When you repeat the entries, reproduce each line exactly and omit every picture.

(Spatial object tracking data)
#####

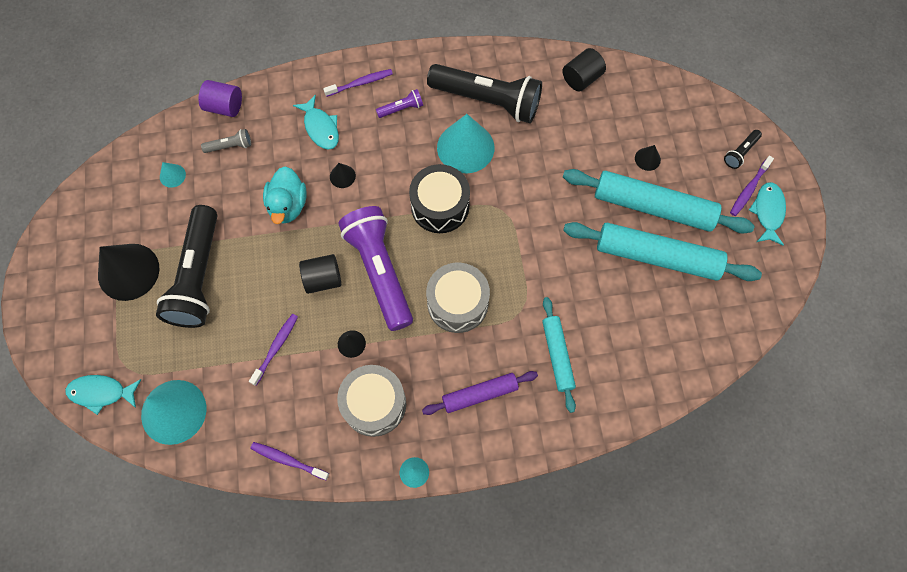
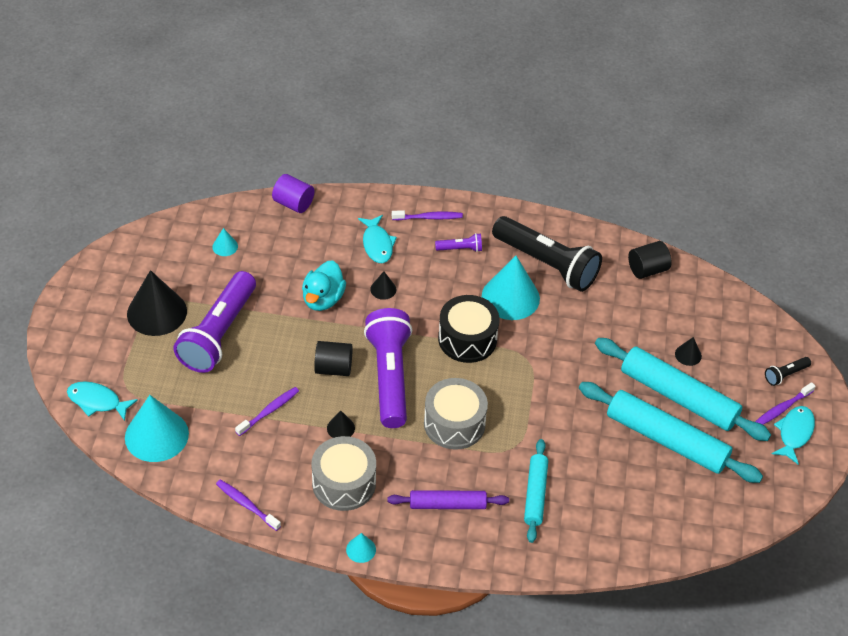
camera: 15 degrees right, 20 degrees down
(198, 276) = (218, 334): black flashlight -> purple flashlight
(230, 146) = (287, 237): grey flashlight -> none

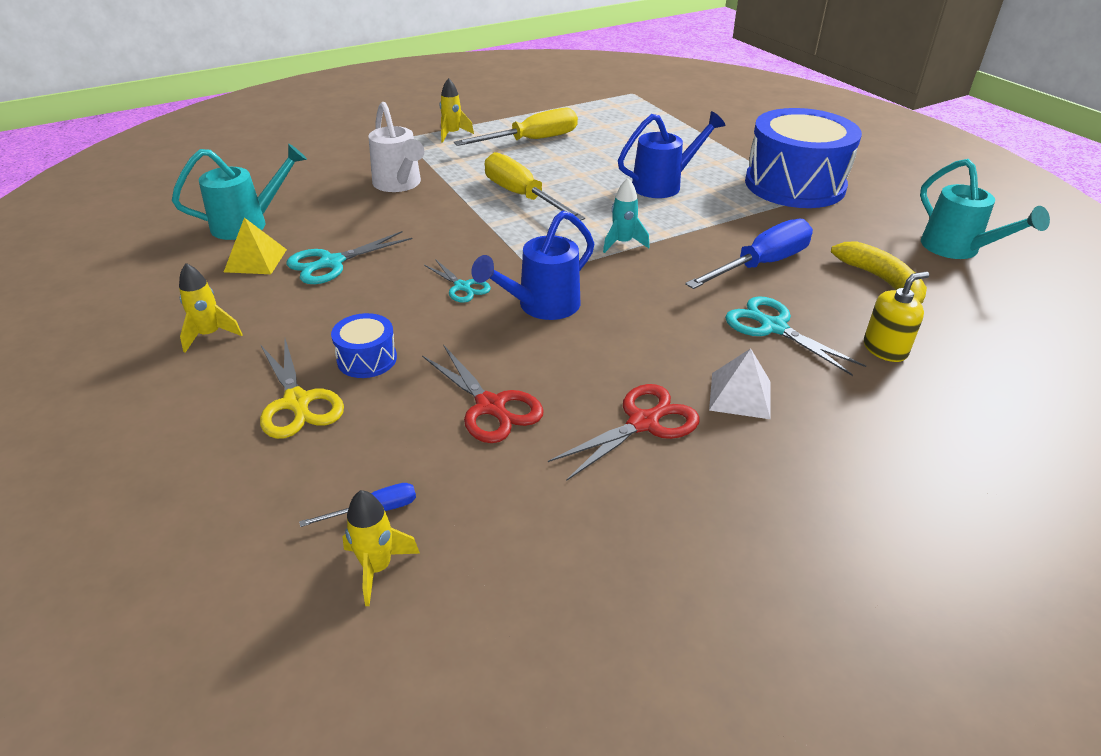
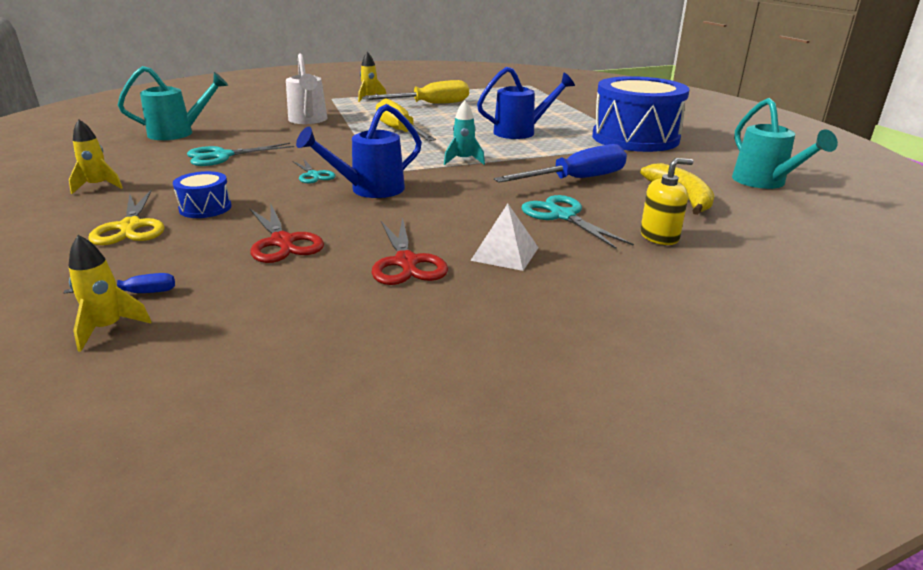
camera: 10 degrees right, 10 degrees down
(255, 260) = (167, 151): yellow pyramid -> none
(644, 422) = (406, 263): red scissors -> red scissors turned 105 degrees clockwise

#####

### Answer box
camera: 15 degrees right, 20 degrees down
(198, 276) = (218, 334): black flashlight -> purple flashlight
(230, 146) = (287, 237): grey flashlight -> none

camera: 10 degrees right, 10 degrees down
(255, 260) = (167, 151): yellow pyramid -> none
(644, 422) = (406, 263): red scissors -> red scissors turned 105 degrees clockwise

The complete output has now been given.